■ **Aim of the exercise**:
Exact transcript, pictures excluded: write out every record below.

■ **Provided material**:
------------------------------------

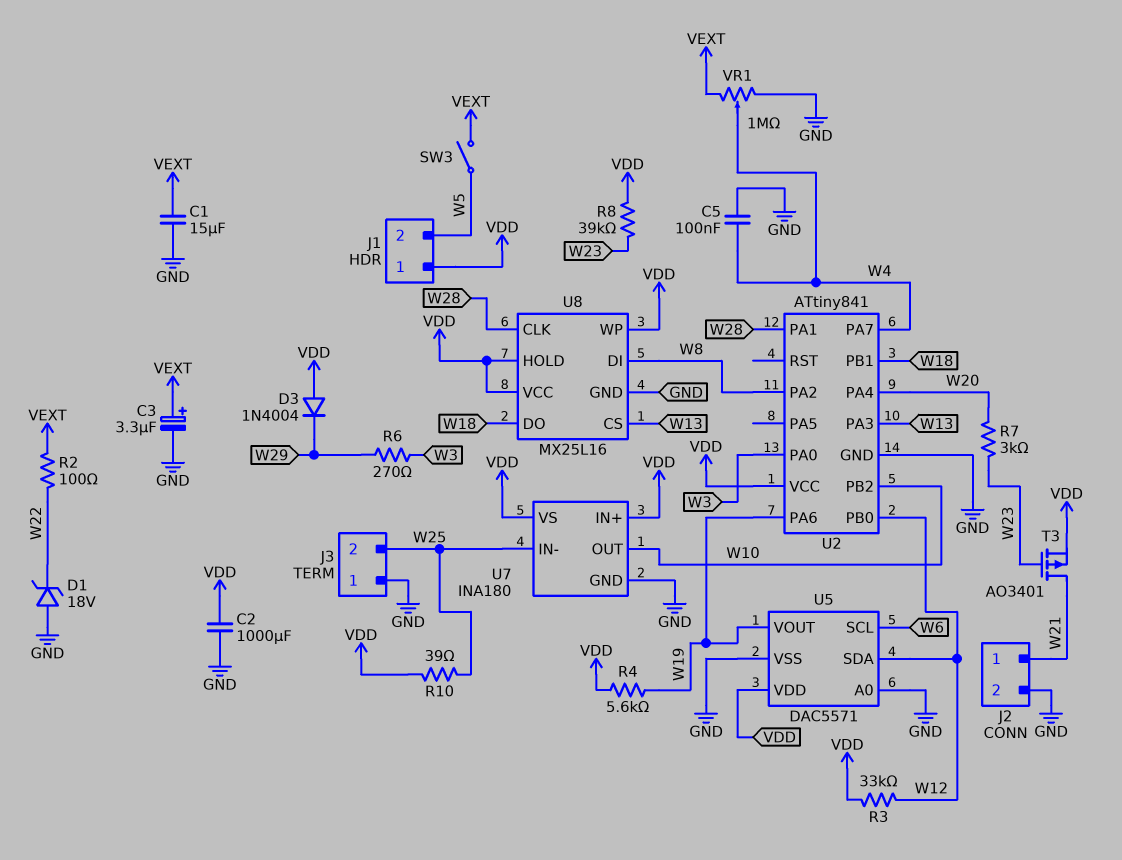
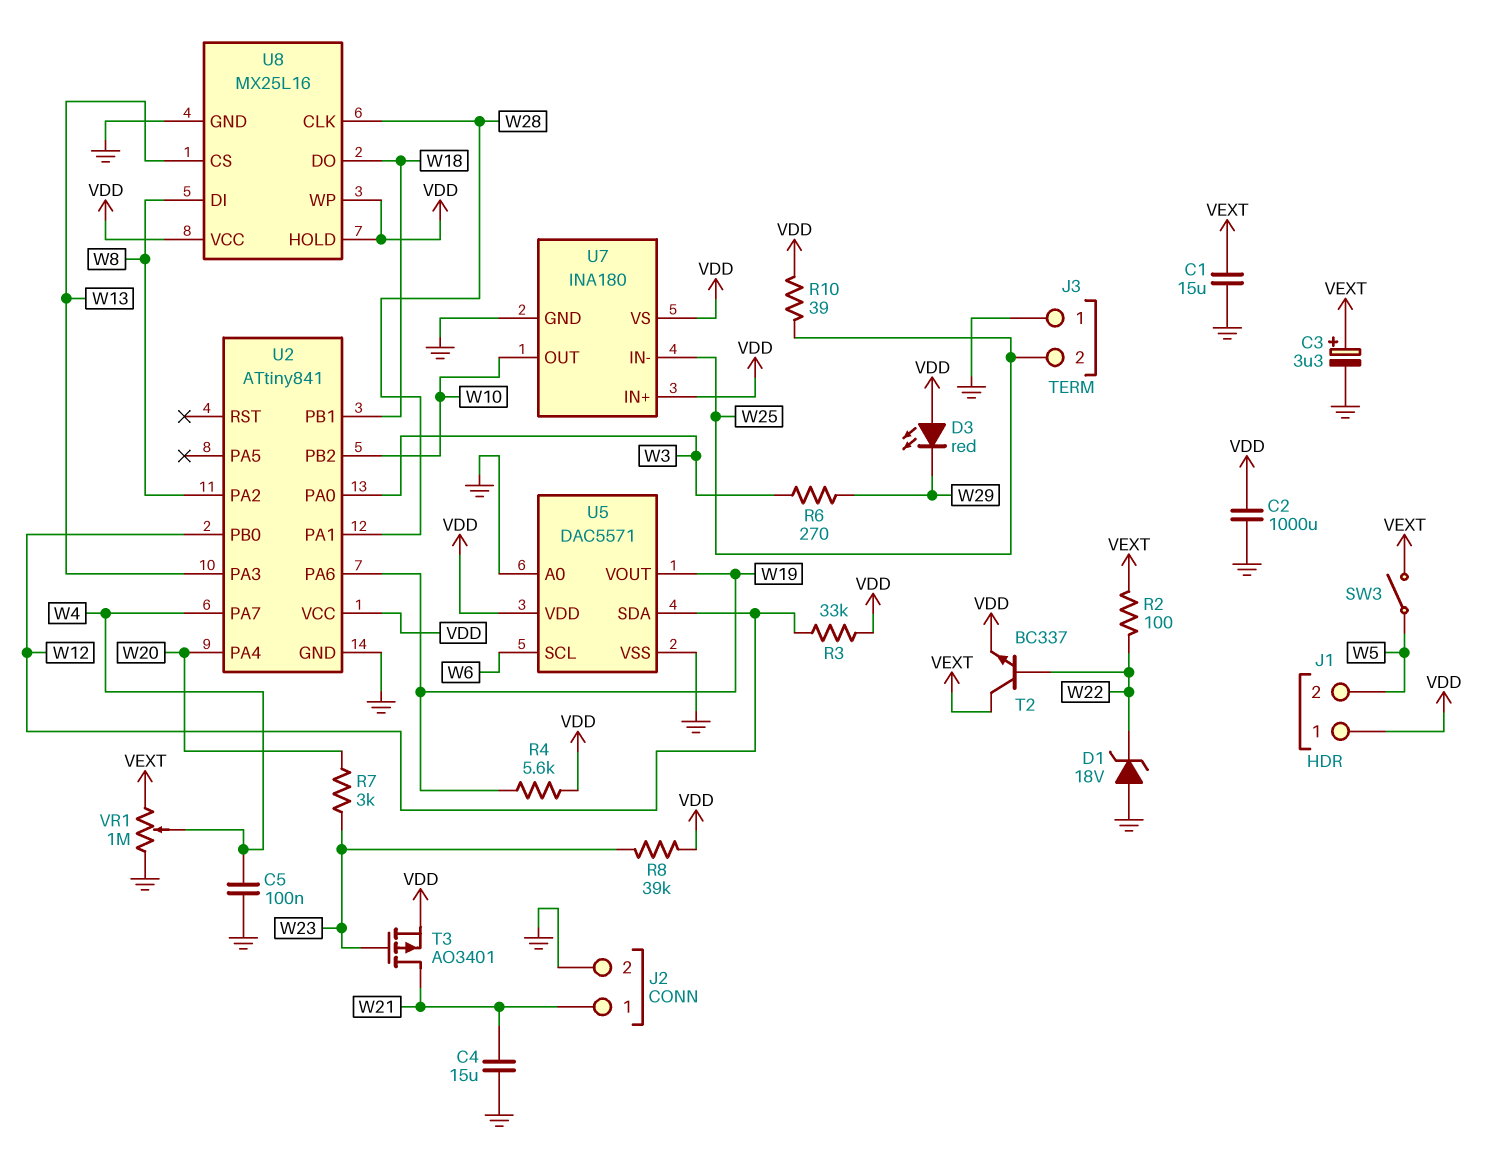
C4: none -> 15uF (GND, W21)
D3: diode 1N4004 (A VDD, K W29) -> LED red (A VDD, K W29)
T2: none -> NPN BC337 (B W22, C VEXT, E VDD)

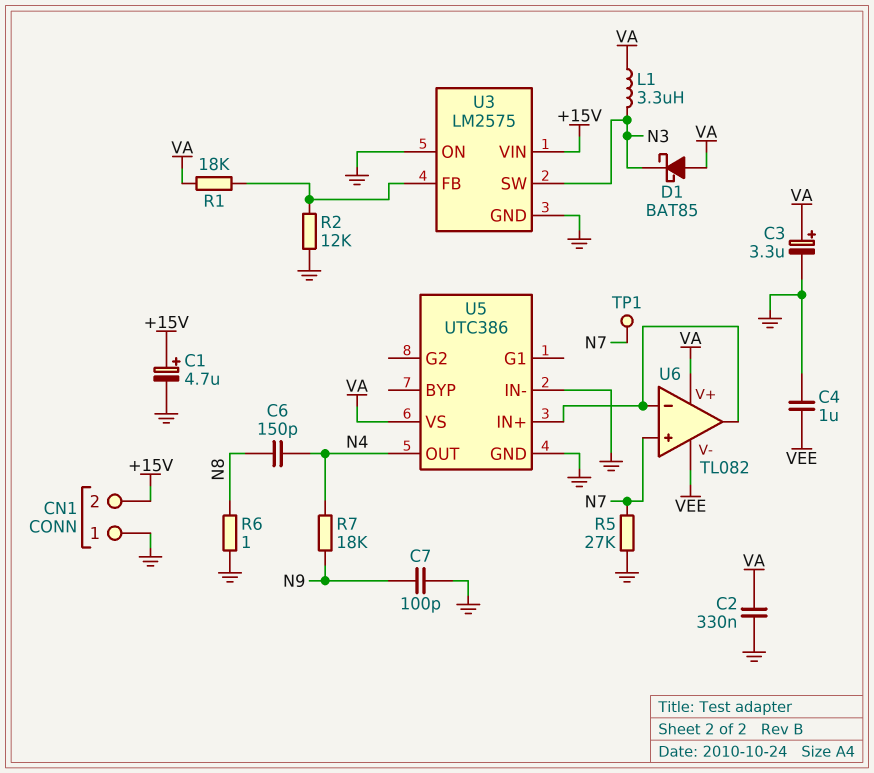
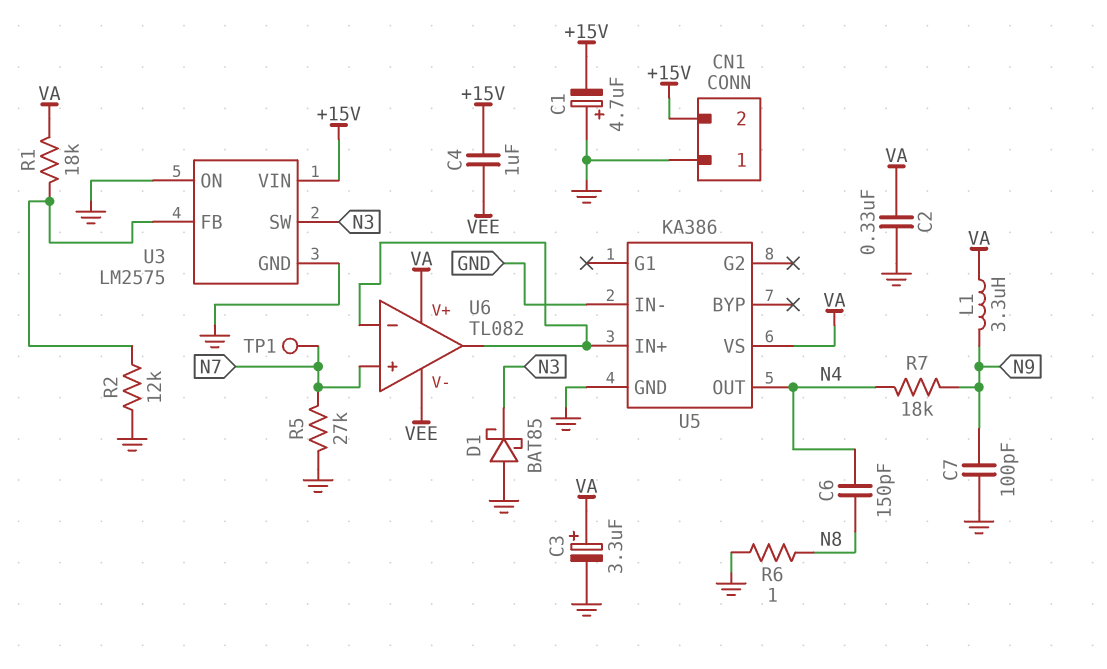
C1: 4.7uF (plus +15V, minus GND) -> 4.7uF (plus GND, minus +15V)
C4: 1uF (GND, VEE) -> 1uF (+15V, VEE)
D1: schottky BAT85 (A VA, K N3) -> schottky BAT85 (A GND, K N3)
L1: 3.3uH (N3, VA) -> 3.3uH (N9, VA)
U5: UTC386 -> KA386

------------------------------------

■ **Response**:
C4: none -> 15uF (GND, W21)
D3: diode 1N4004 (A VDD, K W29) -> LED red (A VDD, K W29)
T2: none -> NPN BC337 (B W22, C VEXT, E VDD)

C1: 4.7uF (plus +15V, minus GND) -> 4.7uF (plus GND, minus +15V)
C4: 1uF (GND, VEE) -> 1uF (+15V, VEE)
D1: schottky BAT85 (A VA, K N3) -> schottky BAT85 (A GND, K N3)
L1: 3.3uH (N3, VA) -> 3.3uH (N9, VA)
U5: UTC386 -> KA386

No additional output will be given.